Segment Start: Exercise material

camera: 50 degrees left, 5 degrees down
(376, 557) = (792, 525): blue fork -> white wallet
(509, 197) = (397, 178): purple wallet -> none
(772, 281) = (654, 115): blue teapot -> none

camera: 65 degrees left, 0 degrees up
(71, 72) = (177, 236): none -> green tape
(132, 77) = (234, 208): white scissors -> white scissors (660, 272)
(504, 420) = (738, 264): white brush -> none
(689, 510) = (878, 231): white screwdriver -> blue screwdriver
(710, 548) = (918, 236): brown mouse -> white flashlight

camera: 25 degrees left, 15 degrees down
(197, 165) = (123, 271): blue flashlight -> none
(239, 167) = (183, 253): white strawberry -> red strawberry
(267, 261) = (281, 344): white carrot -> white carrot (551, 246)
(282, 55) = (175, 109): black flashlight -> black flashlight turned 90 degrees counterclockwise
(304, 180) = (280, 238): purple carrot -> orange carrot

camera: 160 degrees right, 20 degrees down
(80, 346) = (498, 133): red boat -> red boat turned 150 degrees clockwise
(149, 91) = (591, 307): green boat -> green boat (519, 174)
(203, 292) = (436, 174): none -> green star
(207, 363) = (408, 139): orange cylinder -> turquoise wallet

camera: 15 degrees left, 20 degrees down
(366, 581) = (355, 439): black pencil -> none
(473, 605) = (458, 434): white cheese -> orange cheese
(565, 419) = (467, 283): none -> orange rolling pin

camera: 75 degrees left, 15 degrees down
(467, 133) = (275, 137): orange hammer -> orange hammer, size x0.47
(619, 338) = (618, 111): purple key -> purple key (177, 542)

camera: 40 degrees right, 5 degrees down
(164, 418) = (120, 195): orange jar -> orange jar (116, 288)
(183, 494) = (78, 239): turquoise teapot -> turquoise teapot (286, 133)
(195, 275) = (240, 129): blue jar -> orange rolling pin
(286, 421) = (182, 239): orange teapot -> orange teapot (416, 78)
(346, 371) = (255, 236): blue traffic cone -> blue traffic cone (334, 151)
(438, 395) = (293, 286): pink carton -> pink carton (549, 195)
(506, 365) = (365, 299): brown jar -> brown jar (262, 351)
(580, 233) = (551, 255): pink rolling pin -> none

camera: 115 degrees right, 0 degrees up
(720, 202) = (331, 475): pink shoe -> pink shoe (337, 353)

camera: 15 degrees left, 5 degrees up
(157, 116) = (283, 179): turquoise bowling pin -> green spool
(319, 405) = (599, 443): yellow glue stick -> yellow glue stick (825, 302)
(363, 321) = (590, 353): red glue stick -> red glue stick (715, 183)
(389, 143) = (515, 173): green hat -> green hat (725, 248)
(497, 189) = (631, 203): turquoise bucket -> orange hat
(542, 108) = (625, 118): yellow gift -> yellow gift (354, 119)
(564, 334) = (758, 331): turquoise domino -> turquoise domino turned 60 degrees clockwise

Segment End: Exercise material

• [What the task asks]: Make a faithful copy of every record above.

• [Solution to the exercise]:
camera: 50 degrees left, 5 degrees down
(376, 557) = (792, 525): blue fork -> white wallet
(509, 197) = (397, 178): purple wallet -> none
(772, 281) = (654, 115): blue teapot -> none

camera: 65 degrees left, 0 degrees up
(71, 72) = (177, 236): none -> green tape
(132, 77) = (234, 208): white scissors -> white scissors (660, 272)
(504, 420) = (738, 264): white brush -> none
(689, 510) = (878, 231): white screwdriver -> blue screwdriver
(710, 548) = (918, 236): brown mouse -> white flashlight

camera: 25 degrees left, 15 degrees down
(197, 165) = (123, 271): blue flashlight -> none
(239, 167) = (183, 253): white strawberry -> red strawberry
(267, 261) = (281, 344): white carrot -> white carrot (551, 246)
(282, 55) = (175, 109): black flashlight -> black flashlight turned 90 degrees counterclockwise
(304, 180) = (280, 238): purple carrot -> orange carrot

camera: 160 degrees right, 20 degrees down
(80, 346) = (498, 133): red boat -> red boat turned 150 degrees clockwise
(149, 91) = (591, 307): green boat -> green boat (519, 174)
(203, 292) = (436, 174): none -> green star
(207, 363) = (408, 139): orange cylinder -> turquoise wallet

camera: 15 degrees left, 20 degrees down
(366, 581) = (355, 439): black pencil -> none
(473, 605) = (458, 434): white cheese -> orange cheese
(565, 419) = (467, 283): none -> orange rolling pin

camera: 75 degrees left, 15 degrees down
(467, 133) = (275, 137): orange hammer -> orange hammer, size x0.47
(619, 338) = (618, 111): purple key -> purple key (177, 542)

camera: 40 degrees right, 5 degrees down
(164, 418) = (120, 195): orange jar -> orange jar (116, 288)
(183, 494) = (78, 239): turquoise teapot -> turquoise teapot (286, 133)
(195, 275) = (240, 129): blue jar -> orange rolling pin
(286, 421) = (182, 239): orange teapot -> orange teapot (416, 78)
(346, 371) = (255, 236): blue traffic cone -> blue traffic cone (334, 151)
(438, 395) = (293, 286): pink carton -> pink carton (549, 195)
(506, 365) = (365, 299): brown jar -> brown jar (262, 351)
(580, 233) = (551, 255): pink rolling pin -> none

camera: 115 degrees right, 0 degrees up
(720, 202) = (331, 475): pink shoe -> pink shoe (337, 353)

camera: 15 degrees left, 5 degrees up
(157, 116) = (283, 179): turquoise bowling pin -> green spool
(319, 405) = (599, 443): yellow glue stick -> yellow glue stick (825, 302)
(363, 321) = (590, 353): red glue stick -> red glue stick (715, 183)
(389, 143) = (515, 173): green hat -> green hat (725, 248)
(497, 189) = (631, 203): turquoise bucket -> orange hat
(542, 108) = (625, 118): yellow gift -> yellow gift (354, 119)
(564, 334) = (758, 331): turquoise domino -> turquoise domino turned 60 degrees clockwise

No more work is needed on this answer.